● **Problem to solve**
Repeat the entries below exactly as they appear, with no pictures.
----------------
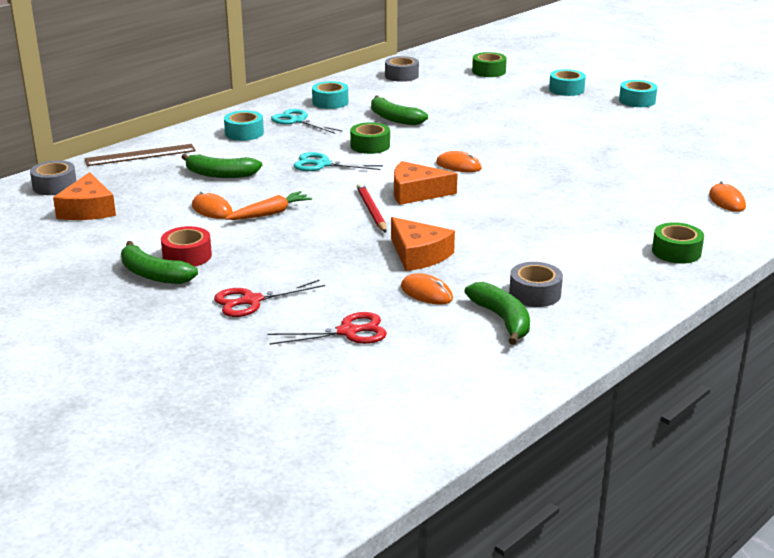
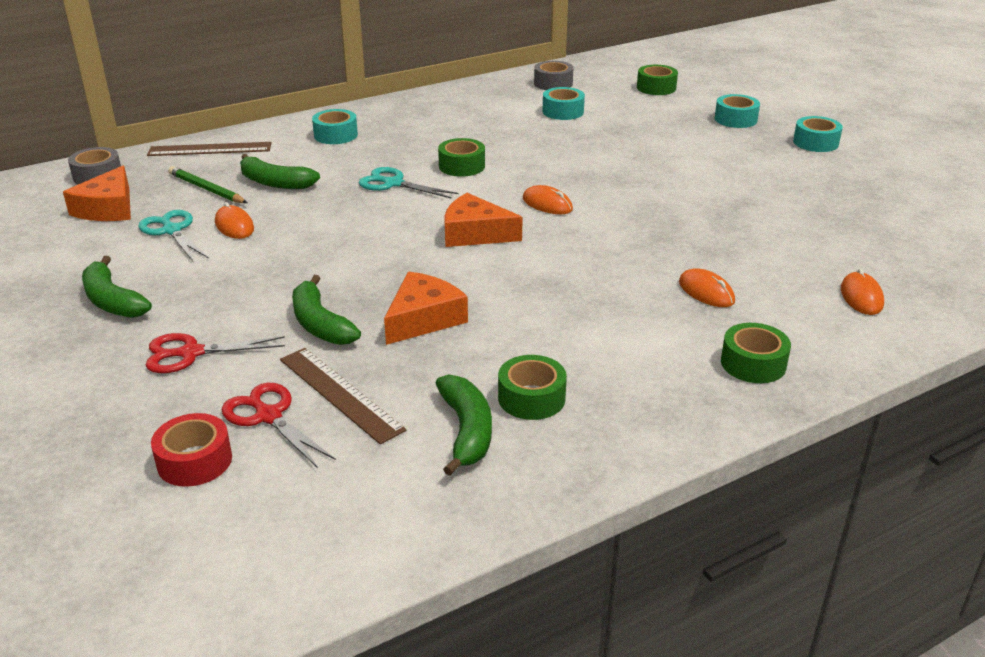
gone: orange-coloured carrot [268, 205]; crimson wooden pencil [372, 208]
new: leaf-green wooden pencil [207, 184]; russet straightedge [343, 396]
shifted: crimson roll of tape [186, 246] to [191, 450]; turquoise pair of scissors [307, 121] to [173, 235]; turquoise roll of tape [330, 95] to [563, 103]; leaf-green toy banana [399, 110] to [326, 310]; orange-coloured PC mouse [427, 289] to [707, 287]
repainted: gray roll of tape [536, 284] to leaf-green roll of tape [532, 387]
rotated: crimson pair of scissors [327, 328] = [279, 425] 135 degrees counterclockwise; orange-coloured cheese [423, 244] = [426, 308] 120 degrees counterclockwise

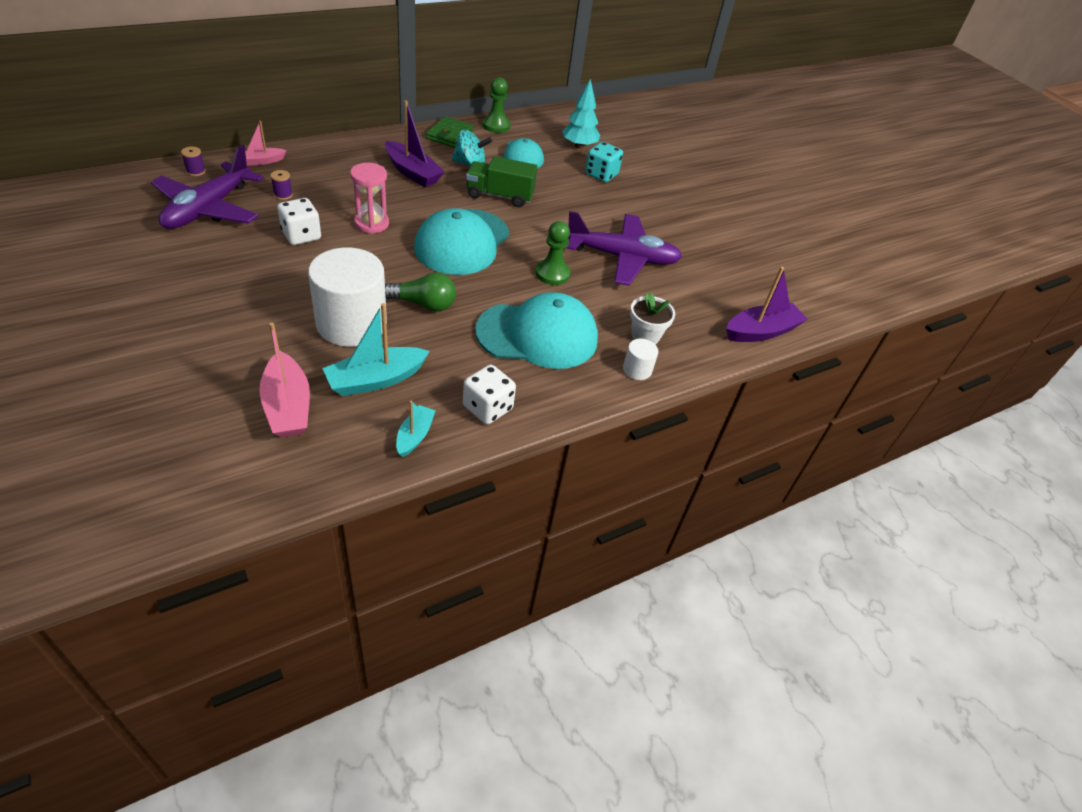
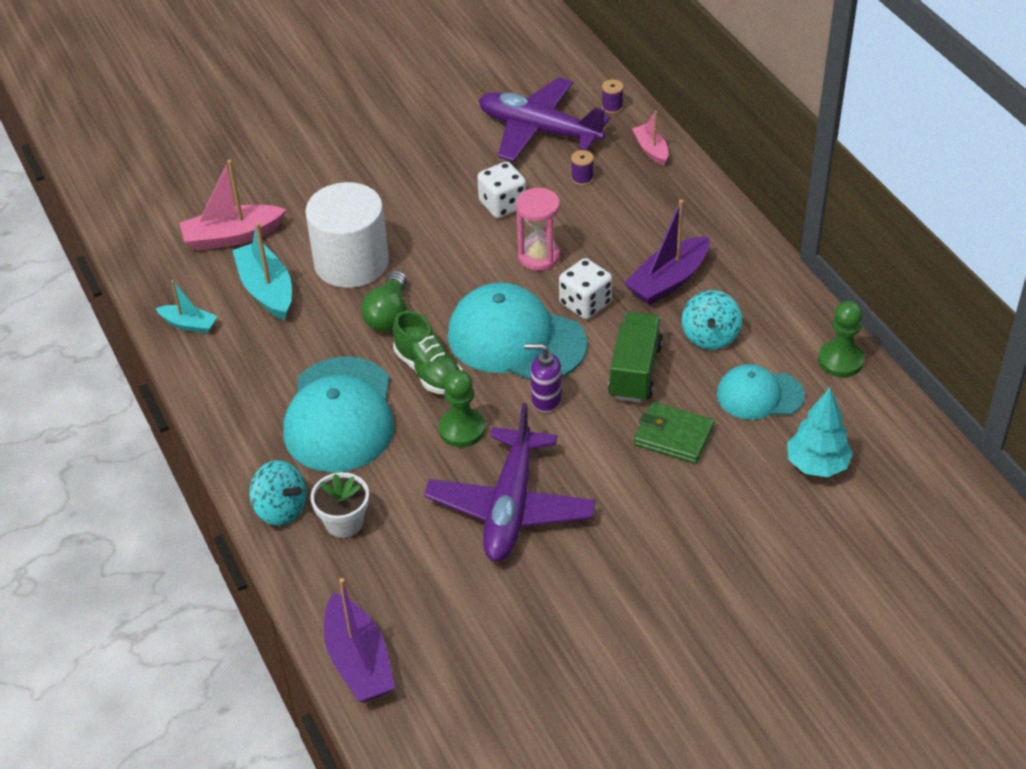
gone: turquoise dice [604, 162]
new: leaf-green sneaker [428, 352]; royal purple pump bottle [543, 378]
shifted: leaf-green billfold [449, 132] to [674, 433]; snow-white dice [489, 394] to [585, 288]
swapped: snow-white solid cylinder [640, 359] to turquoise whirligig [278, 493]

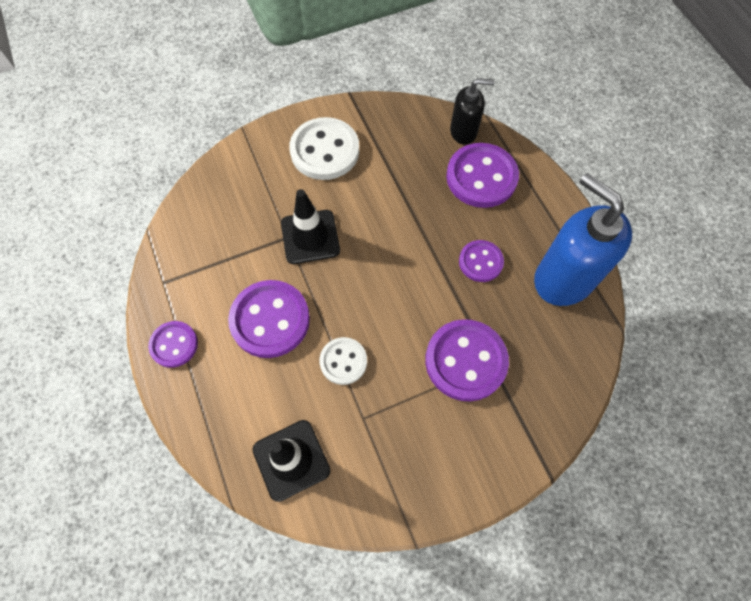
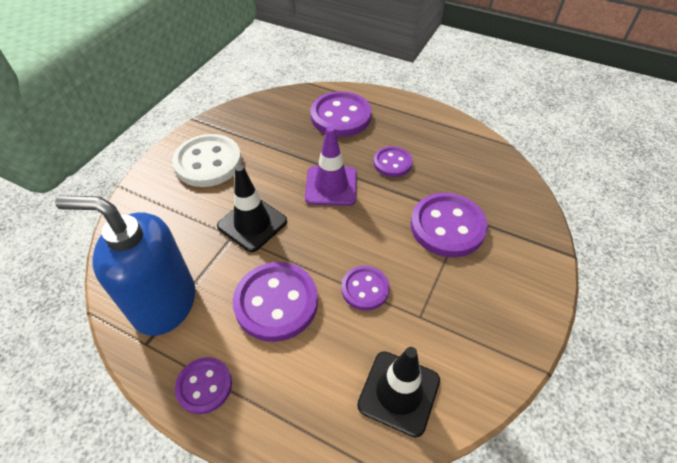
gone: ebony pump bottle [472, 111]
new: royal purple safety cone [331, 166]
shifted: royal blue pump bottle [583, 239] to [125, 266]
repainted: snow-white sewing button [343, 361] to royal purple sewing button [365, 288]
----------------
● **Finished task**
gone: orange-coloured carrot [268, 205]; crimson wooden pencil [372, 208]
new: leaf-green wooden pencil [207, 184]; russet straightedge [343, 396]
shifted: crimson roll of tape [186, 246] to [191, 450]; turquoise pair of scissors [307, 121] to [173, 235]; turquoise roll of tape [330, 95] to [563, 103]; leaf-green toy banana [399, 110] to [326, 310]; orange-coloured PC mouse [427, 289] to [707, 287]
repainted: gray roll of tape [536, 284] to leaf-green roll of tape [532, 387]
rotated: crimson pair of scissors [327, 328] = [279, 425] 135 degrees counterclockwise; orange-coloured cheese [423, 244] = [426, 308] 120 degrees counterclockwise

gone: turquoise dice [604, 162]
new: leaf-green sneaker [428, 352]; royal purple pump bottle [543, 378]
shifted: leaf-green billfold [449, 132] to [674, 433]; snow-white dice [489, 394] to [585, 288]
swapped: snow-white solid cylinder [640, 359] to turquoise whirligig [278, 493]

gone: ebony pump bottle [472, 111]
new: royal purple safety cone [331, 166]
shifted: royal blue pump bottle [583, 239] to [125, 266]
repainted: snow-white sewing button [343, 361] to royal purple sewing button [365, 288]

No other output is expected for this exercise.